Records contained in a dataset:
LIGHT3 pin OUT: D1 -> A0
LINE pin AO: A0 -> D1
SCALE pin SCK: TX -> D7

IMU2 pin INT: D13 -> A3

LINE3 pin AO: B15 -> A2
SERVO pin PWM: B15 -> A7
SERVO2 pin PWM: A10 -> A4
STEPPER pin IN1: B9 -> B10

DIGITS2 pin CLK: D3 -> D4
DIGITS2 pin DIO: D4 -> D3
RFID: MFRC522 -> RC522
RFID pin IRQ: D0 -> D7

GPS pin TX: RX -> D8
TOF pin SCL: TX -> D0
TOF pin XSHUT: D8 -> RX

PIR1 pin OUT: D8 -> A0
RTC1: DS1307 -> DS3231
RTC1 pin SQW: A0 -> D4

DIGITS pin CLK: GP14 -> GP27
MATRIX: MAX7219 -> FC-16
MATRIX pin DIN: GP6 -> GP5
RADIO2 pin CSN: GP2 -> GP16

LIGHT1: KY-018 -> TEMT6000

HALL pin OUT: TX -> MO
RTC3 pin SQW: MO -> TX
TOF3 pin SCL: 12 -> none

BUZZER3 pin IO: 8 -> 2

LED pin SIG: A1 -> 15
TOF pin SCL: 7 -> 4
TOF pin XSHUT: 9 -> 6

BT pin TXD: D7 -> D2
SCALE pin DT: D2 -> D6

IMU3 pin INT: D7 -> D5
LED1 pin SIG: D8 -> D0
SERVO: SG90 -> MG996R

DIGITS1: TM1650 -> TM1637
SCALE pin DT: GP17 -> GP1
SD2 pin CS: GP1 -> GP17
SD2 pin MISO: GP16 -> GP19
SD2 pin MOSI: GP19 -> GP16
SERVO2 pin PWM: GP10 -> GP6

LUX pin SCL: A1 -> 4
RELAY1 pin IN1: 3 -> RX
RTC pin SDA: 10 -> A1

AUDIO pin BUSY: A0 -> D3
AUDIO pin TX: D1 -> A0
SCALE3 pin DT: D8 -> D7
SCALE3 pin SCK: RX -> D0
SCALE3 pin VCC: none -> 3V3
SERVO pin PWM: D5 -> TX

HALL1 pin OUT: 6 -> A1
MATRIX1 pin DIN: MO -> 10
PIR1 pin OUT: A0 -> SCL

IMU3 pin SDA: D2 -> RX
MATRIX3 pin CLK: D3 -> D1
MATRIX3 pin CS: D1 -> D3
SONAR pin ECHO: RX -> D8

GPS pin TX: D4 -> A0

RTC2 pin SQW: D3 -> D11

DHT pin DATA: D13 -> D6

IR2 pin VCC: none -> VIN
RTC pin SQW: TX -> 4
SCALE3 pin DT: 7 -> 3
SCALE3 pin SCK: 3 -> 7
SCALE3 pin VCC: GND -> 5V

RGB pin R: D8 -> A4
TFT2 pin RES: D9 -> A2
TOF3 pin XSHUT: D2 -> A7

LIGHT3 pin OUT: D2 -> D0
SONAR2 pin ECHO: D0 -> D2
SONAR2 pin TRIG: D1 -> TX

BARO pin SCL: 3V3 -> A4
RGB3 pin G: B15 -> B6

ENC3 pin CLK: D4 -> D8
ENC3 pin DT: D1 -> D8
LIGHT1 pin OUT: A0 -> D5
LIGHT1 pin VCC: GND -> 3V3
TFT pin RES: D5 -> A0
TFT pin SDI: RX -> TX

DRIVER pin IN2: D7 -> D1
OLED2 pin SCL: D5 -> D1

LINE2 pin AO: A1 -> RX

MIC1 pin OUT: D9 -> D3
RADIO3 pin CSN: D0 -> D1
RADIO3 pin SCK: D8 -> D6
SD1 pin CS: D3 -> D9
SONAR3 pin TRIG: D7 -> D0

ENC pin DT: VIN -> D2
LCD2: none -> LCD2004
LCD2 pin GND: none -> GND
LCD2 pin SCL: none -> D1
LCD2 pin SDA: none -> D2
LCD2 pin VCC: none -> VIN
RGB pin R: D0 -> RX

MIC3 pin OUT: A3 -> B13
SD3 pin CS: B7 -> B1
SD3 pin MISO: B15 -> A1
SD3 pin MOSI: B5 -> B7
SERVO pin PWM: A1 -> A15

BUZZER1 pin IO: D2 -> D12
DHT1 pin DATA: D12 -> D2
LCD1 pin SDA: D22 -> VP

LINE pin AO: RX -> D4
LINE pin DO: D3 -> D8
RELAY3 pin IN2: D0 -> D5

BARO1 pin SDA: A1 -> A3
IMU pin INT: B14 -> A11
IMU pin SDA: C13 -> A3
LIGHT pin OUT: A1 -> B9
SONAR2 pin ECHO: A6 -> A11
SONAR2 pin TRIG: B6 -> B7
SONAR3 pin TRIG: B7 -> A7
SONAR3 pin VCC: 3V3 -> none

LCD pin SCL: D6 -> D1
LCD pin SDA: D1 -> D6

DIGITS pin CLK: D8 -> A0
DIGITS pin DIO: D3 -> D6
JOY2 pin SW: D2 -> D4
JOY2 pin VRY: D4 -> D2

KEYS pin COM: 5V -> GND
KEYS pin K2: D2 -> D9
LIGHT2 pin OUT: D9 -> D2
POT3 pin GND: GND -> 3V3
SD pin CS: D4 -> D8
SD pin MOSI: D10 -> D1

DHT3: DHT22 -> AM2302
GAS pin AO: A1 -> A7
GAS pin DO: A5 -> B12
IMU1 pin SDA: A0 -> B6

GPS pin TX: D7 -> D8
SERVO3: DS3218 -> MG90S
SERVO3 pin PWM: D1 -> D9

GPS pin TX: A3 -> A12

* YOUR OBJECTIVE *
Begin at the first line of the records above and restate each line word for word, stopping after the line with "RTC3 pin SQW: MO -> TX".

* EXERCISE ANSWER *
LIGHT3 pin OUT: D1 -> A0
LINE pin AO: A0 -> D1
SCALE pin SCK: TX -> D7

IMU2 pin INT: D13 -> A3

LINE3 pin AO: B15 -> A2
SERVO pin PWM: B15 -> A7
SERVO2 pin PWM: A10 -> A4
STEPPER pin IN1: B9 -> B10

DIGITS2 pin CLK: D3 -> D4
DIGITS2 pin DIO: D4 -> D3
RFID: MFRC522 -> RC522
RFID pin IRQ: D0 -> D7

GPS pin TX: RX -> D8
TOF pin SCL: TX -> D0
TOF pin XSHUT: D8 -> RX

PIR1 pin OUT: D8 -> A0
RTC1: DS1307 -> DS3231
RTC1 pin SQW: A0 -> D4

DIGITS pin CLK: GP14 -> GP27
MATRIX: MAX7219 -> FC-16
MATRIX pin DIN: GP6 -> GP5
RADIO2 pin CSN: GP2 -> GP16

LIGHT1: KY-018 -> TEMT6000

HALL pin OUT: TX -> MO
RTC3 pin SQW: MO -> TX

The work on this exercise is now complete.